Dataset =
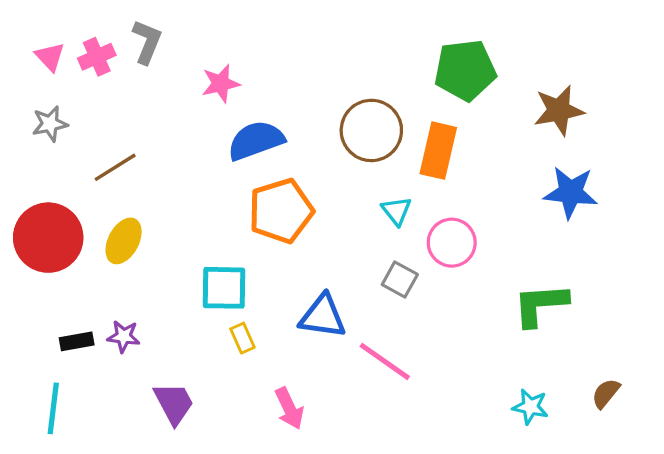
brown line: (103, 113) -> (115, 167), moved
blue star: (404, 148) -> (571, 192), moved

---

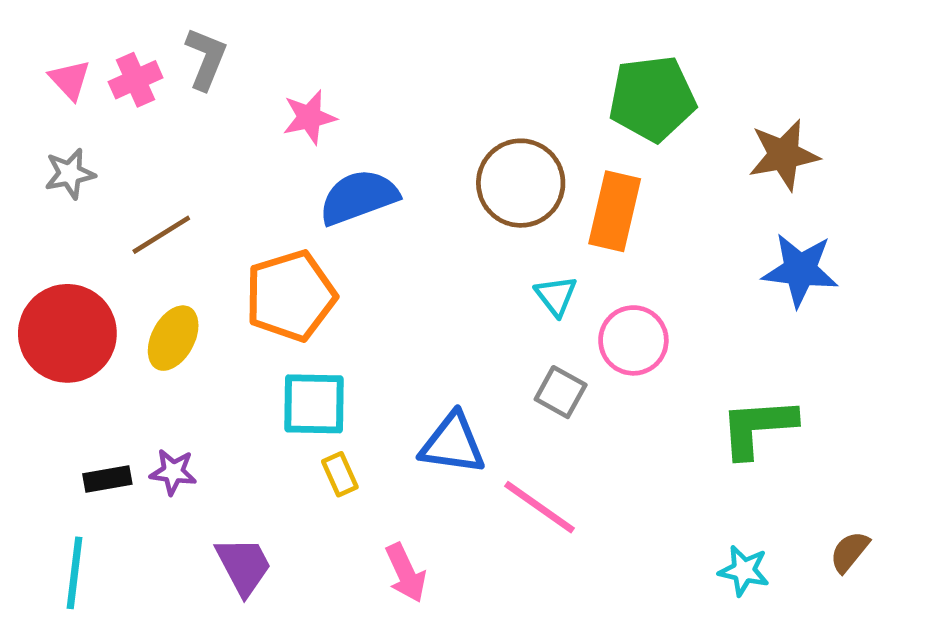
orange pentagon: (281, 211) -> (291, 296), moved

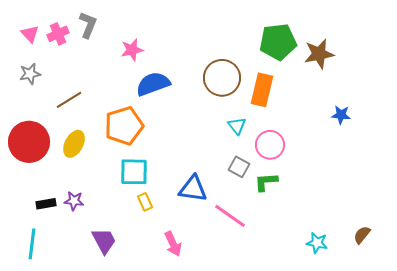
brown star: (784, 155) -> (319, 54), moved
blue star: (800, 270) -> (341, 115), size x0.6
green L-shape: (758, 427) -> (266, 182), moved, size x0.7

Task brief = Please, from the material above, copy only the lines from the line with "blue star: (800, 270)" up to and including the line with "green L-shape: (758, 427)", exactly as written.

Completed exercise =
blue star: (800, 270) -> (341, 115), size x0.6
green L-shape: (758, 427) -> (266, 182), moved, size x0.7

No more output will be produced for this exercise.